- [INSTRUCTIONS TO FOLLOW]
Your job is to set down the stretch of entries that opens with the line containing "pink carton |" and closes with the line containing "scarlet apple |". Keep both end lines, copy each exactly, and add nothing.

Stored data entries:

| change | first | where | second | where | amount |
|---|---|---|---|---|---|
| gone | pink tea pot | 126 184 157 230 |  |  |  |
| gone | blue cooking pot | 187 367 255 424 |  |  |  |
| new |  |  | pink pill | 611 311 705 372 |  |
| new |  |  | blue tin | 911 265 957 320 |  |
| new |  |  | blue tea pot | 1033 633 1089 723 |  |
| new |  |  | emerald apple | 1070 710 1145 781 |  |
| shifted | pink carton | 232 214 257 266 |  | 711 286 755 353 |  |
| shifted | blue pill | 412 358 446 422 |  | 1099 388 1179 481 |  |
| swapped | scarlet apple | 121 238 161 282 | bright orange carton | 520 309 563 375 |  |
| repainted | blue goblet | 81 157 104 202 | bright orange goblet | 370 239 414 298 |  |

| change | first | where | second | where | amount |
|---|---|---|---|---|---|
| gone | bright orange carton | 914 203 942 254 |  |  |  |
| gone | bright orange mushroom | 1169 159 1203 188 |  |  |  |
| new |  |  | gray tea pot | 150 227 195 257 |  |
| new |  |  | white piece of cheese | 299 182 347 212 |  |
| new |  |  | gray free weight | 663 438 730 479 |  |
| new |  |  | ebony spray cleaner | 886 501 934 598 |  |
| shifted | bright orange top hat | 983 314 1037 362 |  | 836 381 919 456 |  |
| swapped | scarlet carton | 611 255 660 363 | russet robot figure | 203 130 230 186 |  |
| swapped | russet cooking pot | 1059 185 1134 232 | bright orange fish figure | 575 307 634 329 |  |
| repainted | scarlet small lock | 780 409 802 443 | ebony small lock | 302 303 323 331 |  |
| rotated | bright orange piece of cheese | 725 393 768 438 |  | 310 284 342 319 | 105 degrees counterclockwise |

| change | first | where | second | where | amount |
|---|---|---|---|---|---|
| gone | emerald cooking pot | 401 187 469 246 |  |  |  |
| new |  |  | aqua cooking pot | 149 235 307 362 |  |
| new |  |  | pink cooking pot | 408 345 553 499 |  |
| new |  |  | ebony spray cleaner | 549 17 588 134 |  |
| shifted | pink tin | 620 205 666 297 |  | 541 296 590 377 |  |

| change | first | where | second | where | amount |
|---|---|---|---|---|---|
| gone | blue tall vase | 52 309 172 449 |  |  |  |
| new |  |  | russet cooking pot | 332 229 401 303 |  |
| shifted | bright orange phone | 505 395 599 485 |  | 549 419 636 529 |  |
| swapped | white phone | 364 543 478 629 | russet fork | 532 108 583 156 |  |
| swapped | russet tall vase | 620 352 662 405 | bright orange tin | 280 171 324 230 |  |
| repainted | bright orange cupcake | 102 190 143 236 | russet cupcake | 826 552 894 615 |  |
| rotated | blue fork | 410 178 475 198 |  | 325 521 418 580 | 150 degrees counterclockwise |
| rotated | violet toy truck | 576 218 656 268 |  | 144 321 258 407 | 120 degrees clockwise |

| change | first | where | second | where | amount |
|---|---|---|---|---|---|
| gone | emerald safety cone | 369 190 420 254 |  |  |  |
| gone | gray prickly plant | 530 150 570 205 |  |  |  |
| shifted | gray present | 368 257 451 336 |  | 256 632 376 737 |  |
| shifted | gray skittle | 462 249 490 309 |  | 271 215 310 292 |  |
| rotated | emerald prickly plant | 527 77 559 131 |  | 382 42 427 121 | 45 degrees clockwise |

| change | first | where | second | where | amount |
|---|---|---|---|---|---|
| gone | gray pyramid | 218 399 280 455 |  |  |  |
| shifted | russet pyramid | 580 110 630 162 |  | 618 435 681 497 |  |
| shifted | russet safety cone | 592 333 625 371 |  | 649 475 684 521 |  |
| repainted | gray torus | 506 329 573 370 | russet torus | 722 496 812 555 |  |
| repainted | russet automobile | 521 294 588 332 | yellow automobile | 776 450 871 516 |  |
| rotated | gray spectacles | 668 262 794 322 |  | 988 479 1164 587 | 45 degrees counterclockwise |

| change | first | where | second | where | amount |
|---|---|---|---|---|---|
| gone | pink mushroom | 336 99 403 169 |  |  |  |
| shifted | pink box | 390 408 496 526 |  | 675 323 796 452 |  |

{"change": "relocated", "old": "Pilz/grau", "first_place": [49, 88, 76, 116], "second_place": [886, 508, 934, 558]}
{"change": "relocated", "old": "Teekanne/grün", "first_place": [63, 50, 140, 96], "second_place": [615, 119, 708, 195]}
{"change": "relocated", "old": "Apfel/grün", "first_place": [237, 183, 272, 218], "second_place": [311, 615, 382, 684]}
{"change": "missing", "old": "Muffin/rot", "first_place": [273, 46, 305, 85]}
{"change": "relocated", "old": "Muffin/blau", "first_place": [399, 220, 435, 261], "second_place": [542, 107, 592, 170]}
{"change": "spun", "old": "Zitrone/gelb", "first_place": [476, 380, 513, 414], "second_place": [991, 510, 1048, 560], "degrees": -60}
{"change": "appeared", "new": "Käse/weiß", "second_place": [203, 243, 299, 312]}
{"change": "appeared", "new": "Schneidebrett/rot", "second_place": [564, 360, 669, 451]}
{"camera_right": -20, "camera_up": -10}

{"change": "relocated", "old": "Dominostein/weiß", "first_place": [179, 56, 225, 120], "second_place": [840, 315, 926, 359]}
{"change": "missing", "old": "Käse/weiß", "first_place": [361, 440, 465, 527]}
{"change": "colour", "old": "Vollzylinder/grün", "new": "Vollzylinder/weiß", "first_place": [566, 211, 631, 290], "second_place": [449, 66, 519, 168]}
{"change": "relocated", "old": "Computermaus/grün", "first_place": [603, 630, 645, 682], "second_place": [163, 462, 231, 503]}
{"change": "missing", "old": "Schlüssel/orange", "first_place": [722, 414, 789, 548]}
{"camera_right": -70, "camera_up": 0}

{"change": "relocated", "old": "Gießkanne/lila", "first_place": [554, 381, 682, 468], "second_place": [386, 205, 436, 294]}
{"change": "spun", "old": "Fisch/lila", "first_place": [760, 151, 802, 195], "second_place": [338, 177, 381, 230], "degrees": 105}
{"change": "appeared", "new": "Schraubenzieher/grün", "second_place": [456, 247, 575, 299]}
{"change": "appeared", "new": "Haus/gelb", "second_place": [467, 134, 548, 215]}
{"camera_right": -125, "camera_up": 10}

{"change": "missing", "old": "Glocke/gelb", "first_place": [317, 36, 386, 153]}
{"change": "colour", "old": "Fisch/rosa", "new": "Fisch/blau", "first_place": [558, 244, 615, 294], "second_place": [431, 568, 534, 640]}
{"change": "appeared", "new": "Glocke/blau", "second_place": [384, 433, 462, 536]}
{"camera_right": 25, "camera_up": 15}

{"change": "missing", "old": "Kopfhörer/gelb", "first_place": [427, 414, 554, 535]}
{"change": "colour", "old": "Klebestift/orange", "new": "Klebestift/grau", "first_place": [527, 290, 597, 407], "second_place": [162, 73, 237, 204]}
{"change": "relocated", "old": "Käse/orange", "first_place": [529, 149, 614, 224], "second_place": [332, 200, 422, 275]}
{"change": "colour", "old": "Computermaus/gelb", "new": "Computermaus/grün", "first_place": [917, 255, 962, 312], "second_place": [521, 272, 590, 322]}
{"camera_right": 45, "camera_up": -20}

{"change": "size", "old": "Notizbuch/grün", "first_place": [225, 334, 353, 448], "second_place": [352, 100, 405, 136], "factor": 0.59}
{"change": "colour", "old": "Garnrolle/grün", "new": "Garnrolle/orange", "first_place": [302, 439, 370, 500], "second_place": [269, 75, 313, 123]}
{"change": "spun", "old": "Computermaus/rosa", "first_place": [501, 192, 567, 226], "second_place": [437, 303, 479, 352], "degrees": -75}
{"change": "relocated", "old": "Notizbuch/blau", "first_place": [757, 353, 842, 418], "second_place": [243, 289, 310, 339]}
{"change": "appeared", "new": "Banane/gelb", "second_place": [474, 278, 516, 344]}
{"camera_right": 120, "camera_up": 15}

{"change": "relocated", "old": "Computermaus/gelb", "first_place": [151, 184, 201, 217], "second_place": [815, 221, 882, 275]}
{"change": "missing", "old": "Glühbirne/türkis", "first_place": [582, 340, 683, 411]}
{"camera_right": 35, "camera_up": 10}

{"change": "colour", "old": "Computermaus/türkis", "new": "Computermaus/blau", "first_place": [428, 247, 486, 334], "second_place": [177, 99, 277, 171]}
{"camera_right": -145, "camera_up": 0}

- [TASK SOLUTION]
| shifted | pink carton | 232 214 257 266 |  | 711 286 755 353 |  |
| shifted | blue pill | 412 358 446 422 |  | 1099 388 1179 481 |  |
| swapped | scarlet apple | 121 238 161 282 | bright orange carton | 520 309 563 375 |  |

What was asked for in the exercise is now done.